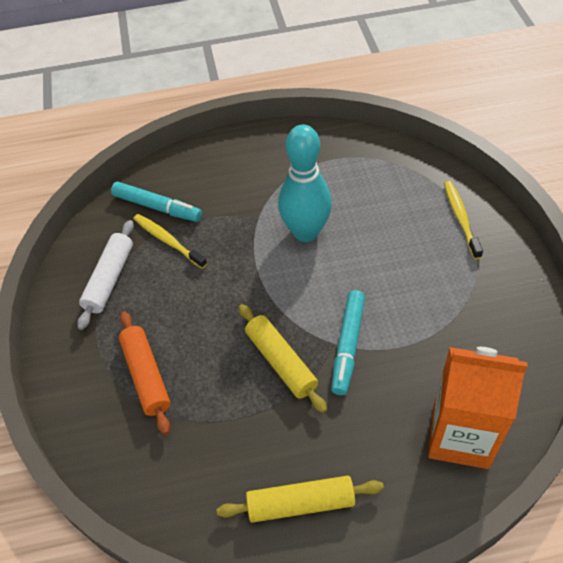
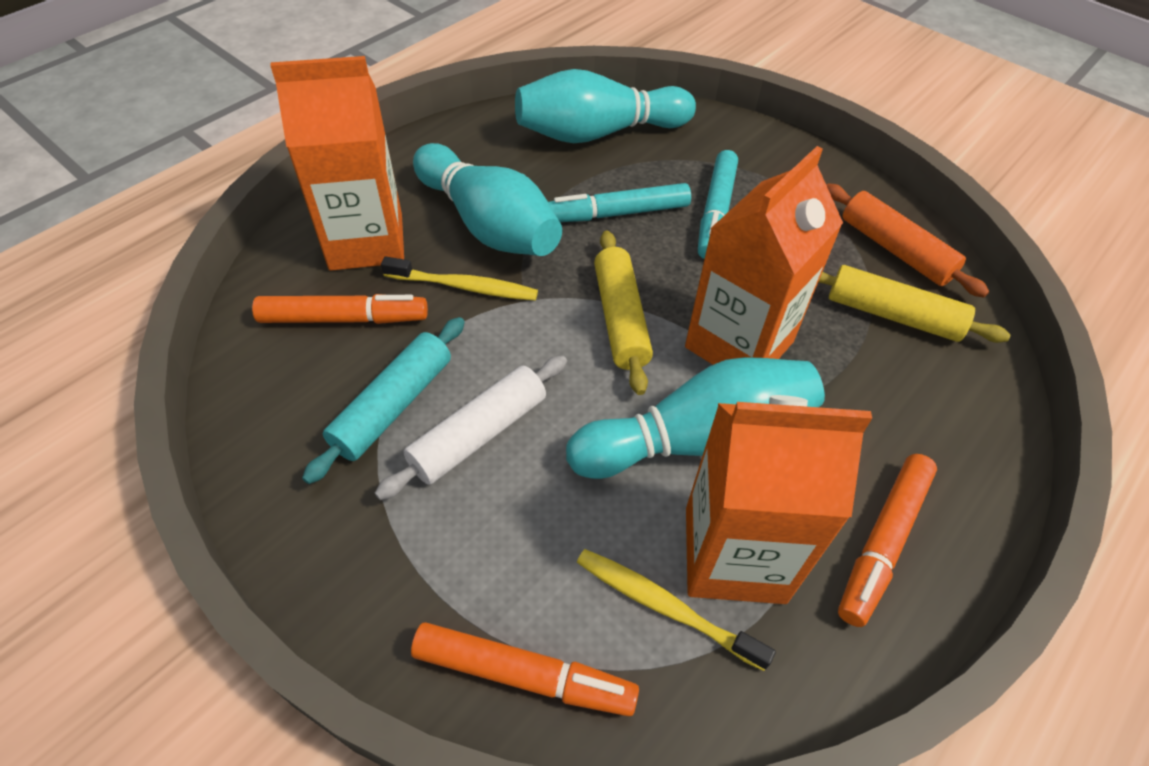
orange carton: 1 -> 3
orange marker: 0 -> 3
turquoise bowling pin: 1 -> 3
turquoise rolling pin: 0 -> 1

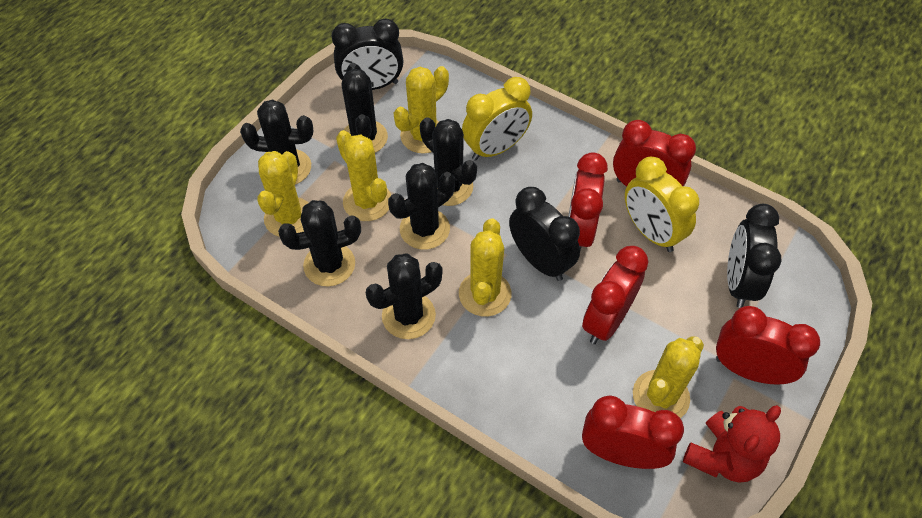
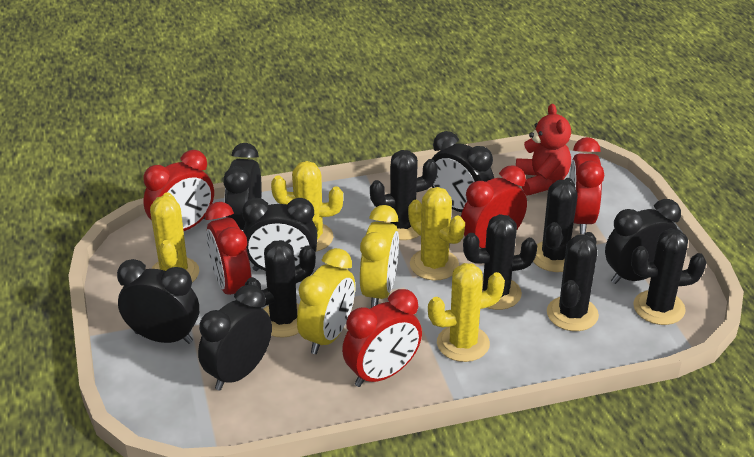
black clock: 3 -> 6
yellow cactus: 5 -> 4

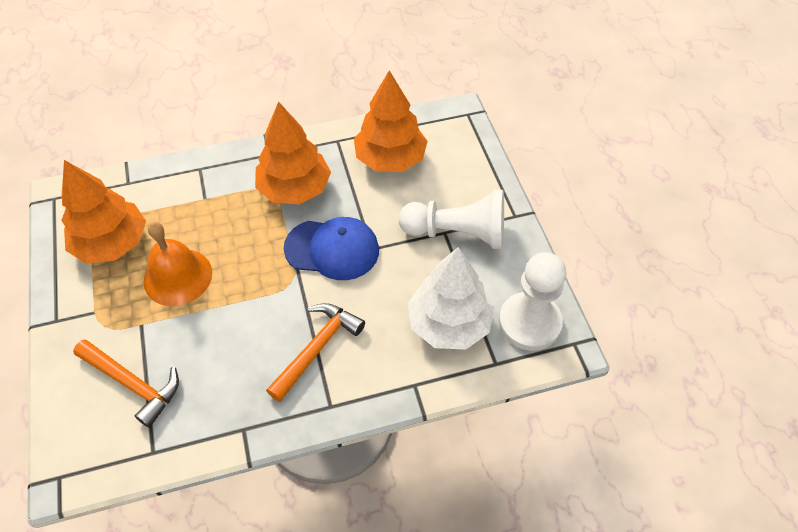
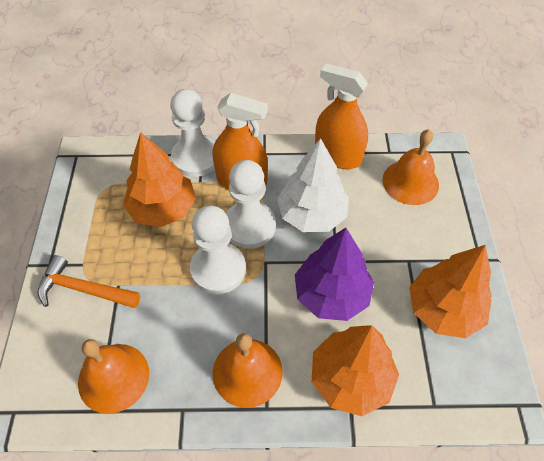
blue cap: 1 -> 0
orange bell: 1 -> 3
orange hammer: 2 -> 1
orange spray bottle: 0 -> 2
purple tree: 0 -> 1
white pawn: 2 -> 3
────────────────────────────────────────
_REQUIRED ACTION_
What is needed is an exact copy of the data, without any pictures.

_ANSWER FOR THIS EXERCISE_
orange carton: 1 -> 3
orange marker: 0 -> 3
turquoise bowling pin: 1 -> 3
turquoise rolling pin: 0 -> 1

black clock: 3 -> 6
yellow cactus: 5 -> 4

blue cap: 1 -> 0
orange bell: 1 -> 3
orange hammer: 2 -> 1
orange spray bottle: 0 -> 2
purple tree: 0 -> 1
white pawn: 2 -> 3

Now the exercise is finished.